> [Exercise]
Restate word for word the line containing "building: [169,108,216,170] -> none" and each line that follows it, through the last line below, and nothing else.
======== Data records ========
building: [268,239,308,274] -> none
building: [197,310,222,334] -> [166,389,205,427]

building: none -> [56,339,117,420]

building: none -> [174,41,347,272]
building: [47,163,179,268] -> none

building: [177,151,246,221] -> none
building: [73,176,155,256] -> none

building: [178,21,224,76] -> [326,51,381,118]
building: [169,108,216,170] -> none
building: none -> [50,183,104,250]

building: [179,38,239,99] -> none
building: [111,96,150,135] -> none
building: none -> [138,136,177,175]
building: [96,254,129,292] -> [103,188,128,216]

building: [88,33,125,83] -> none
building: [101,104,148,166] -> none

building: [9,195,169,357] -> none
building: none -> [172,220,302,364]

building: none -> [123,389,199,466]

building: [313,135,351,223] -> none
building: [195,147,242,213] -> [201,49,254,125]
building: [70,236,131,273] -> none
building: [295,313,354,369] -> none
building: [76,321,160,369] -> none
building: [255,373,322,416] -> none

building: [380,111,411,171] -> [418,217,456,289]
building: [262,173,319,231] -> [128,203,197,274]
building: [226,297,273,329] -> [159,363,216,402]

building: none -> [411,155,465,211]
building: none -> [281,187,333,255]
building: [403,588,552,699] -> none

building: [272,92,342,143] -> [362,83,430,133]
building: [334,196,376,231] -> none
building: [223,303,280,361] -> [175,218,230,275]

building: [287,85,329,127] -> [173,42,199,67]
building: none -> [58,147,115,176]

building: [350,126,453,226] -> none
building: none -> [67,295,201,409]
========
> [Written answer]
building: [169,108,216,170] -> none
building: none -> [50,183,104,250]

building: [179,38,239,99] -> none
building: [111,96,150,135] -> none
building: none -> [138,136,177,175]
building: [96,254,129,292] -> [103,188,128,216]

building: [88,33,125,83] -> none
building: [101,104,148,166] -> none

building: [9,195,169,357] -> none
building: none -> [172,220,302,364]

building: none -> [123,389,199,466]

building: [313,135,351,223] -> none
building: [195,147,242,213] -> [201,49,254,125]
building: [70,236,131,273] -> none
building: [295,313,354,369] -> none
building: [76,321,160,369] -> none
building: [255,373,322,416] -> none

building: [380,111,411,171] -> [418,217,456,289]
building: [262,173,319,231] -> [128,203,197,274]
building: [226,297,273,329] -> [159,363,216,402]

building: none -> [411,155,465,211]
building: none -> [281,187,333,255]
building: [403,588,552,699] -> none

building: [272,92,342,143] -> [362,83,430,133]
building: [334,196,376,231] -> none
building: [223,303,280,361] -> [175,218,230,275]

building: [287,85,329,127] -> [173,42,199,67]
building: none -> [58,147,115,176]

building: [350,126,453,226] -> none
building: none -> [67,295,201,409]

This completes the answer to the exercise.